## Exercise instructions:
Which lines of the data below hold "none"? Copy each of them.

## Excerpted records:
------------------------------

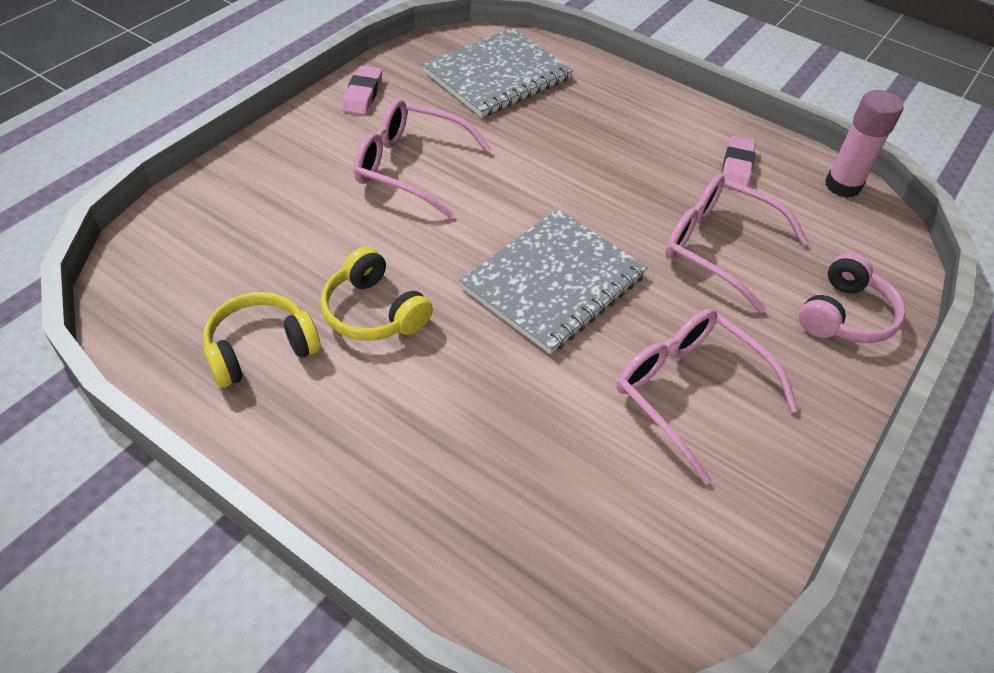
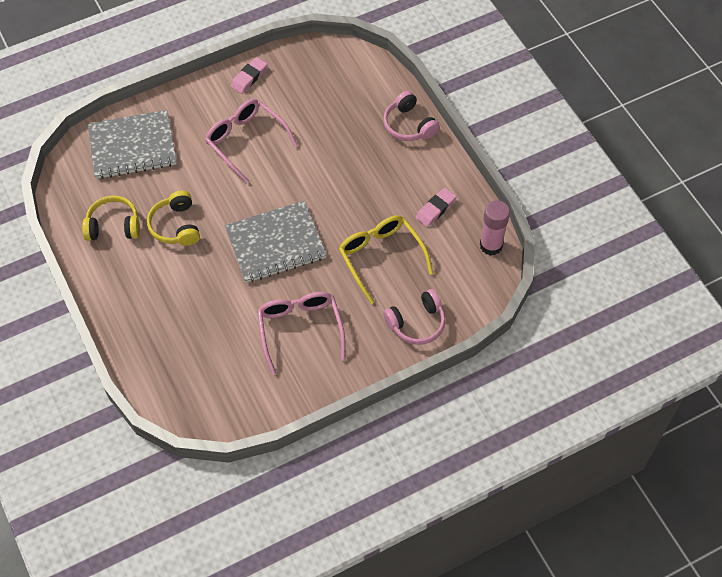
camera: 30 degrees right, 10 degrees up
(497, 76) = (339, 89): grey notebook -> grey notebook (132, 146)
(619, 89) = (408, 125): none -> pink headphones
(719, 247) = (381, 257): pink glasses -> yellow glasses

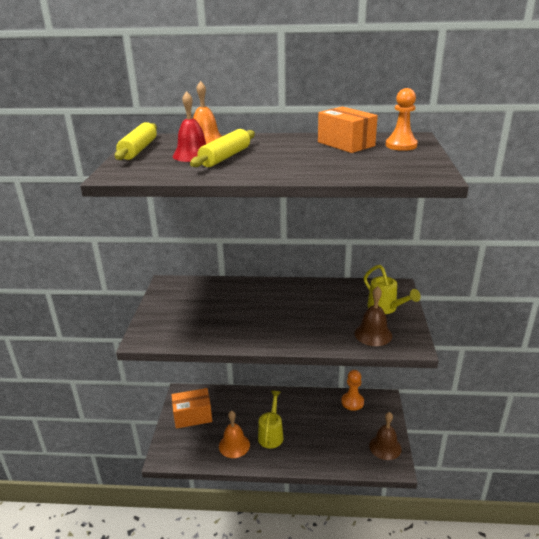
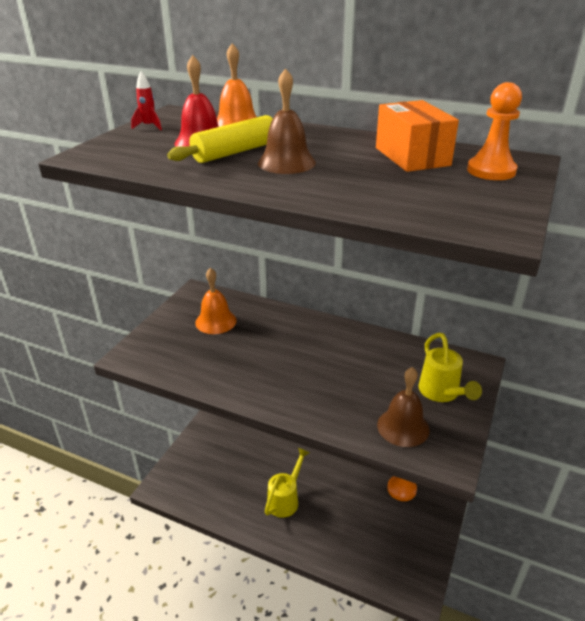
camera: 20 degrees right, 5 degrees up
(138, 150) = (149, 126): yellow rolling pin -> red rocket
(193, 416) = (210, 449): orange box -> none
(234, 445) = (238, 499): orange bell -> orange bell (216, 321)
(385, 447) = (416, 563): brown bell -> brown bell (286, 162)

------------------------------

## Exercise result:
(619, 89) = (408, 125): none -> pink headphones
(193, 416) = (210, 449): orange box -> none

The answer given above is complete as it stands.